The output should be every line below, retyped exactly, with no images.

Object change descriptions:
_ _ _ _ _ _ _

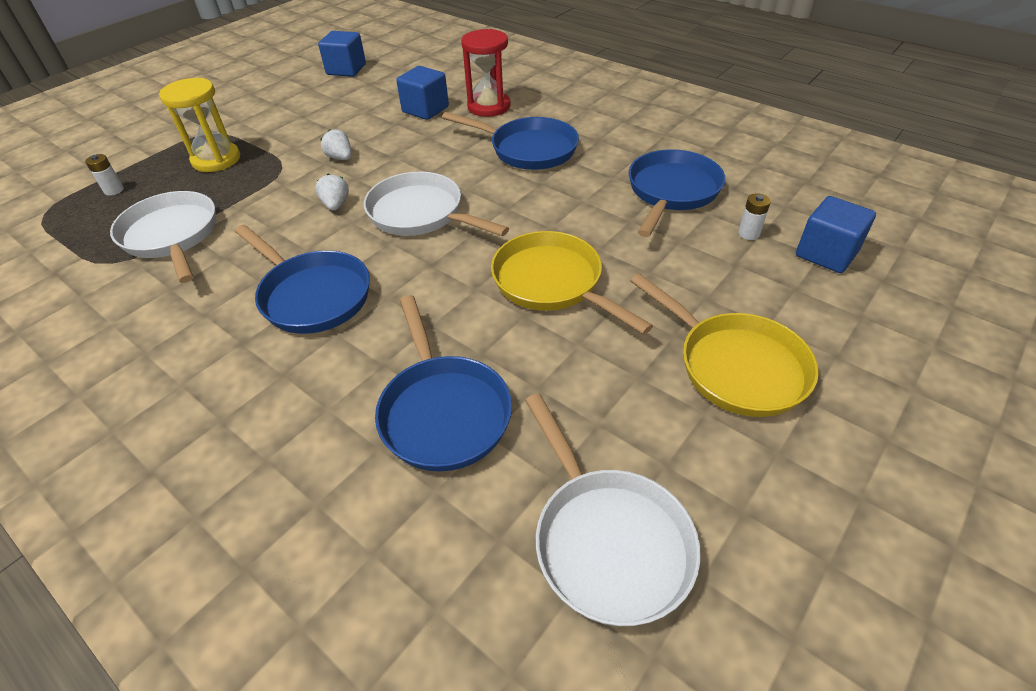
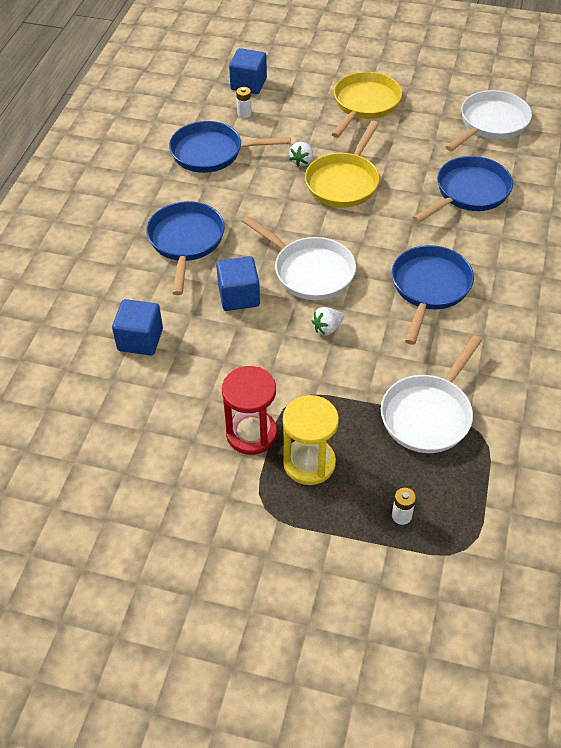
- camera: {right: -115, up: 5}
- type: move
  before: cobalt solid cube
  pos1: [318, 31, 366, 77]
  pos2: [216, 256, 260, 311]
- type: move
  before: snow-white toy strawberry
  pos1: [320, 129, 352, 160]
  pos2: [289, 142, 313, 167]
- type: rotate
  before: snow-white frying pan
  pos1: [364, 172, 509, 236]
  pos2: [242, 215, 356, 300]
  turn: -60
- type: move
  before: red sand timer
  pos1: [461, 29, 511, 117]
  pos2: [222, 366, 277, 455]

_ _ _ _ _ _ _

### Solution
- camera: {right: -115, up: 5}
- type: move
  before: cobalt solid cube
  pos1: [318, 31, 366, 77]
  pos2: [216, 256, 260, 311]
- type: move
  before: snow-white toy strawberry
  pos1: [320, 129, 352, 160]
  pos2: [289, 142, 313, 167]
- type: rotate
  before: snow-white frying pan
  pos1: [364, 172, 509, 236]
  pos2: [242, 215, 356, 300]
  turn: -60
- type: move
  before: red sand timer
  pos1: [461, 29, 511, 117]
  pos2: [222, 366, 277, 455]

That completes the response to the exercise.